Pull every line containing the word "purple" from the records.
PROVIDED DATA Start Marker
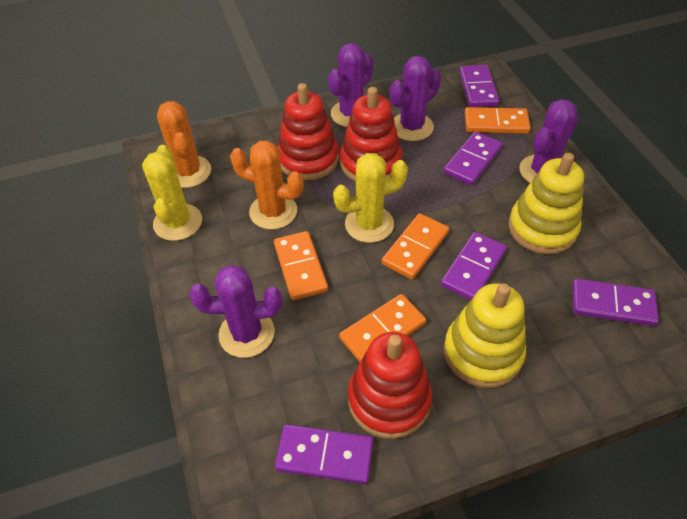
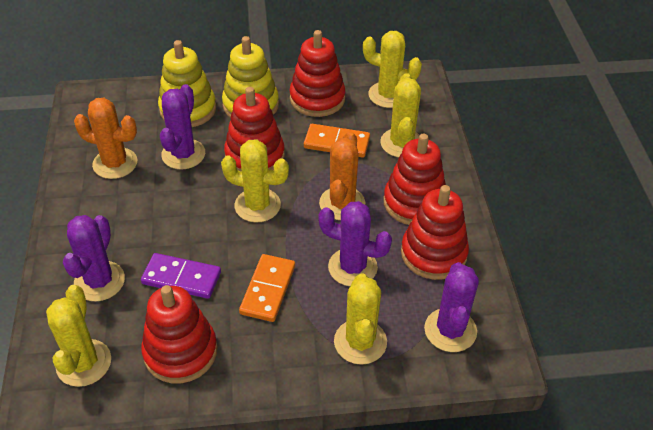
orange domino: 4 -> 2
purple domino: 5 -> 1
red stacking toy: 3 -> 5
yellow cactus: 2 -> 5

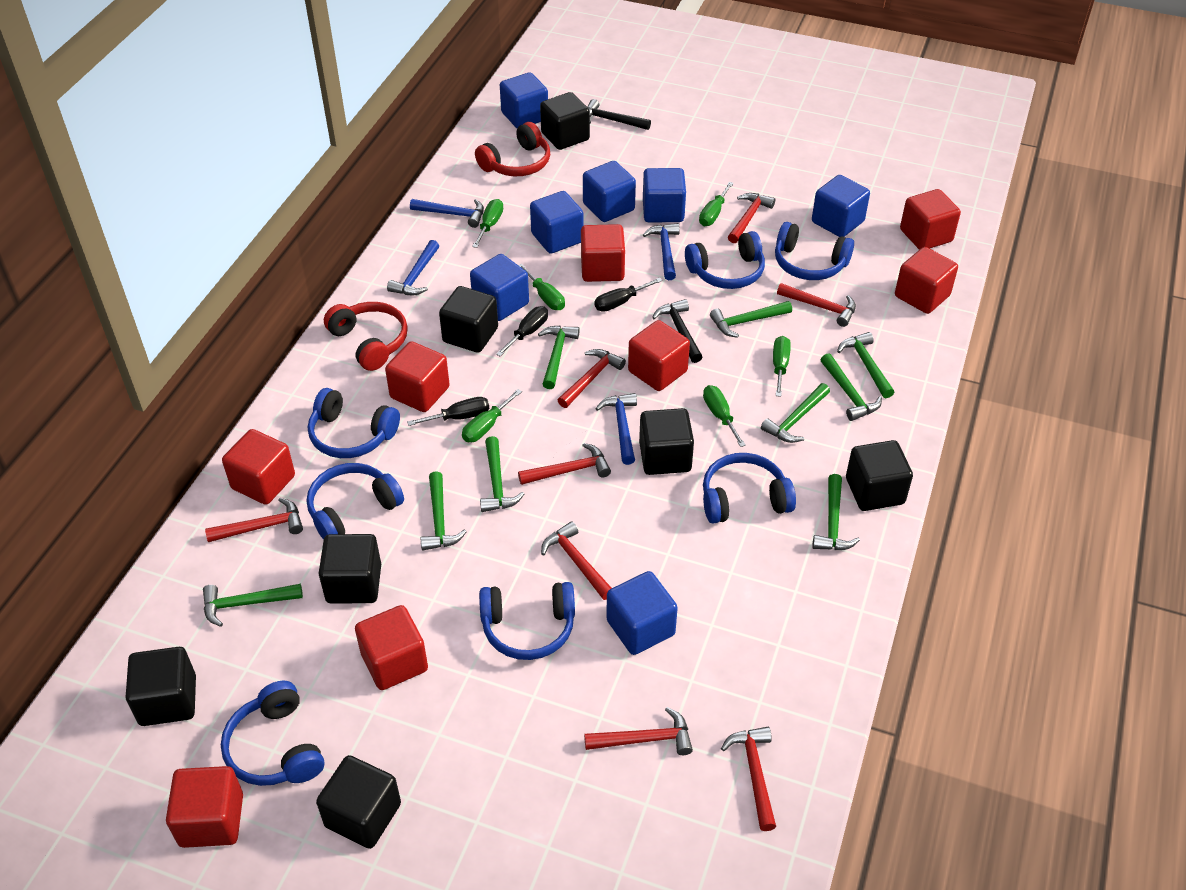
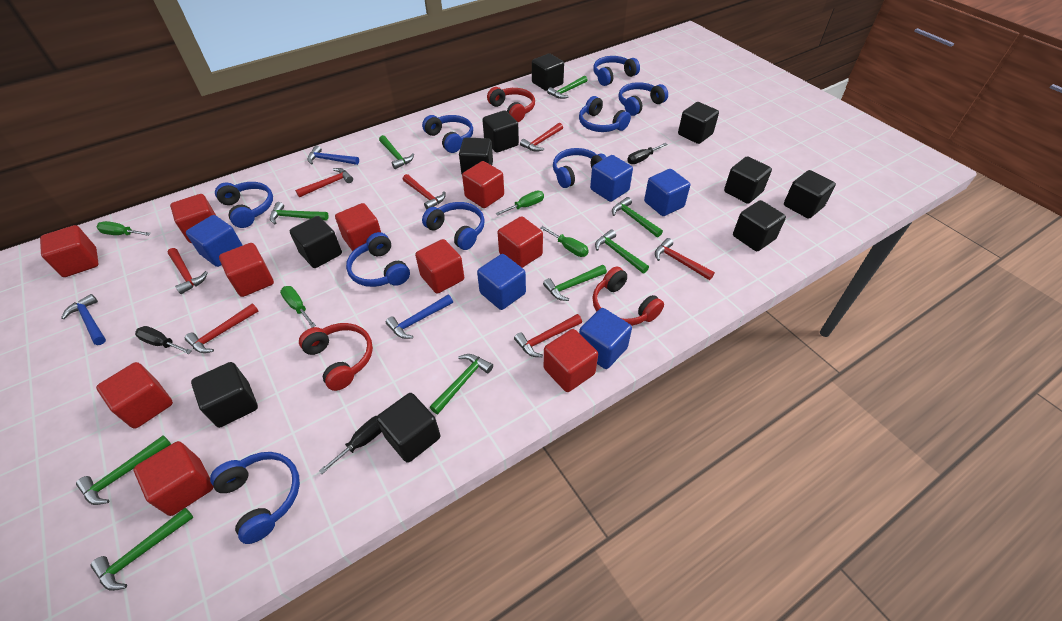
black cube: 7 -> 10
black hammer: 2 -> 0
blue cube: 7 -> 5
blue hammer: 4 -> 3
blue headphones: 7 -> 9
green screwdriver: 6 -> 4
red cube: 8 -> 10
red hammer: 8 -> 7
red headphones: 2 -> 3

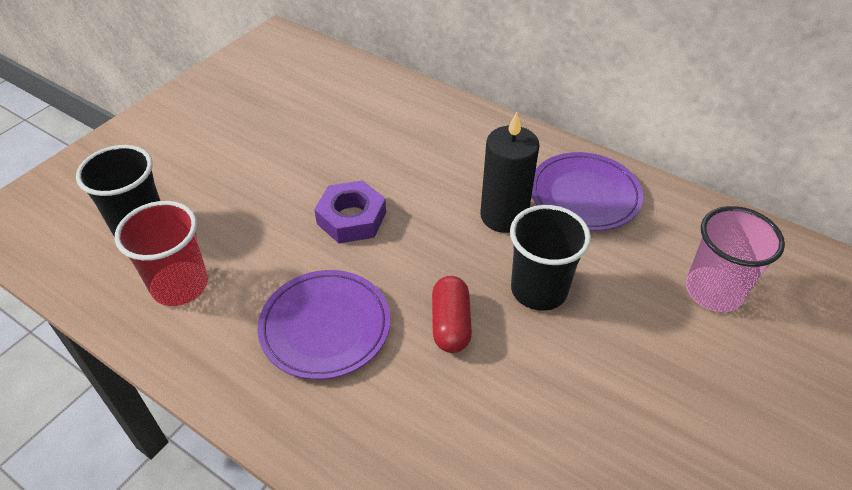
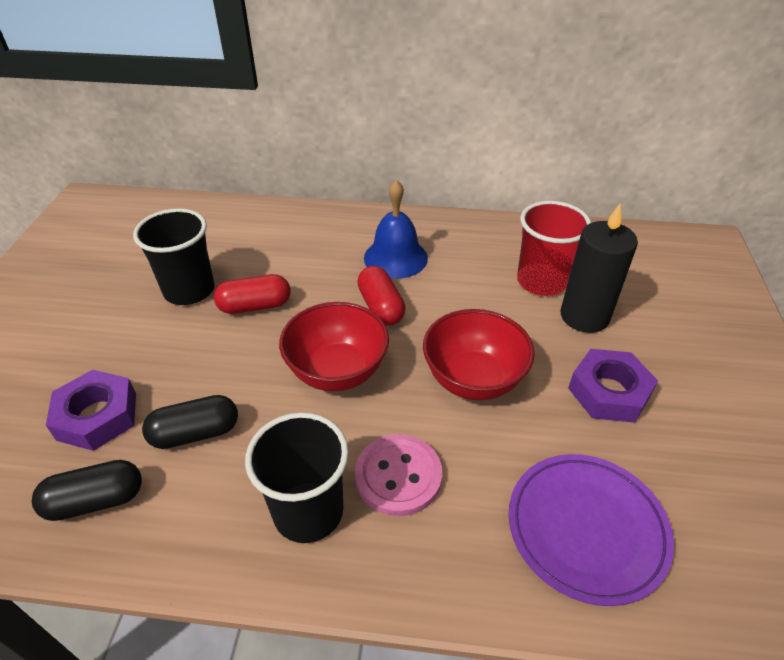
black capsule: 0 -> 2
blue bell: 0 -> 1
pink button: 0 -> 1
pink cup: 1 -> 0
purple nut: 1 -> 2
purple plate: 2 -> 1
red bowl: 0 -> 2
red capsule: 1 -> 2

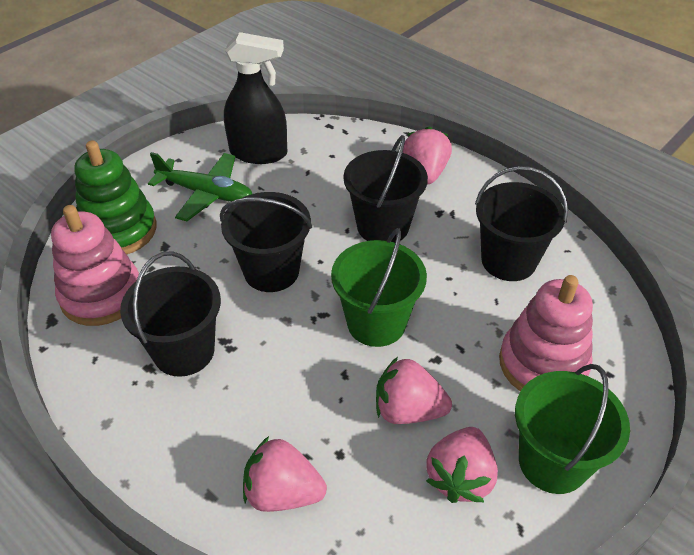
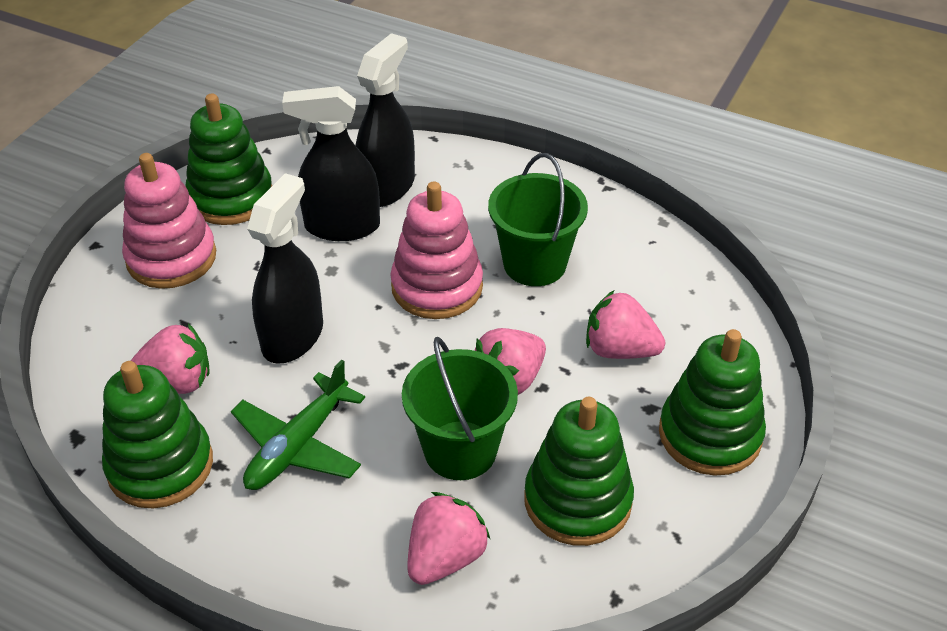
black bucket: 4 -> 0
black spray bottle: 1 -> 3
green stacking toy: 1 -> 4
PROVIDED DATA End Marker
■ **SOLUTION FOR THIS EXERCISE**:
purple domino: 5 -> 1
purple nut: 1 -> 2
purple plate: 2 -> 1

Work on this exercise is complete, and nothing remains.